Instructions for the task> Reproduce word for word the line that contains "FAN2 pin SIG: none -> D6" and each line that follows it, stopping after the final line of the material.

Excerpted records>
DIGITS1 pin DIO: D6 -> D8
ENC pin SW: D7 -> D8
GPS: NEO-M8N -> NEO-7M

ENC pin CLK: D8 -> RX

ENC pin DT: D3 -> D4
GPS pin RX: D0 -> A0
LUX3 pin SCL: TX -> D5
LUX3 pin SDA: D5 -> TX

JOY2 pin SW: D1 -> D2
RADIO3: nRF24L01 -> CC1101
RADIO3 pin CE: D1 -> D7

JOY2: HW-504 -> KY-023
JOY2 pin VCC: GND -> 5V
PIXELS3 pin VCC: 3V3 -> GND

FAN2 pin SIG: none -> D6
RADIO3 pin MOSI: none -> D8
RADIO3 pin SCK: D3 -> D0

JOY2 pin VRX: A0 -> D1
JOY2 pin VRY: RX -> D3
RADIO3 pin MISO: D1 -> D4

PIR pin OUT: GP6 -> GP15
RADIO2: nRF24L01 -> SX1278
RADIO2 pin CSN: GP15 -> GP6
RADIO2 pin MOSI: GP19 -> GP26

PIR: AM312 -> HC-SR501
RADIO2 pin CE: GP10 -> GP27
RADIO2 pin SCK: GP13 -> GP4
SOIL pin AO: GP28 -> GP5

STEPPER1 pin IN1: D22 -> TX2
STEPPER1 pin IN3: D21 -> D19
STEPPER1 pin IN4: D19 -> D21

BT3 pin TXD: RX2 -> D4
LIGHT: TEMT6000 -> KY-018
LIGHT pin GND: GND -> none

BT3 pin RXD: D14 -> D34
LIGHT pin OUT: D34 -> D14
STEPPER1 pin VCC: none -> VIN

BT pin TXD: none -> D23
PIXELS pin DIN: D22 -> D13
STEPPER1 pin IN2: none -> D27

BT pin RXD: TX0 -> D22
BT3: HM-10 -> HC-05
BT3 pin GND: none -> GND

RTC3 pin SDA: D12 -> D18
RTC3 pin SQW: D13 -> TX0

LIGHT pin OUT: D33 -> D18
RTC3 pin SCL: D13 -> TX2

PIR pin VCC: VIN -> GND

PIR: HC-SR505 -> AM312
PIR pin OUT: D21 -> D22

Exercise response>
FAN2 pin SIG: none -> D6
RADIO3 pin MOSI: none -> D8
RADIO3 pin SCK: D3 -> D0

JOY2 pin VRX: A0 -> D1
JOY2 pin VRY: RX -> D3
RADIO3 pin MISO: D1 -> D4

PIR pin OUT: GP6 -> GP15
RADIO2: nRF24L01 -> SX1278
RADIO2 pin CSN: GP15 -> GP6
RADIO2 pin MOSI: GP19 -> GP26

PIR: AM312 -> HC-SR501
RADIO2 pin CE: GP10 -> GP27
RADIO2 pin SCK: GP13 -> GP4
SOIL pin AO: GP28 -> GP5

STEPPER1 pin IN1: D22 -> TX2
STEPPER1 pin IN3: D21 -> D19
STEPPER1 pin IN4: D19 -> D21

BT3 pin TXD: RX2 -> D4
LIGHT: TEMT6000 -> KY-018
LIGHT pin GND: GND -> none

BT3 pin RXD: D14 -> D34
LIGHT pin OUT: D34 -> D14
STEPPER1 pin VCC: none -> VIN

BT pin TXD: none -> D23
PIXELS pin DIN: D22 -> D13
STEPPER1 pin IN2: none -> D27

BT pin RXD: TX0 -> D22
BT3: HM-10 -> HC-05
BT3 pin GND: none -> GND

RTC3 pin SDA: D12 -> D18
RTC3 pin SQW: D13 -> TX0

LIGHT pin OUT: D33 -> D18
RTC3 pin SCL: D13 -> TX2

PIR pin VCC: VIN -> GND

PIR: HC-SR505 -> AM312
PIR pin OUT: D21 -> D22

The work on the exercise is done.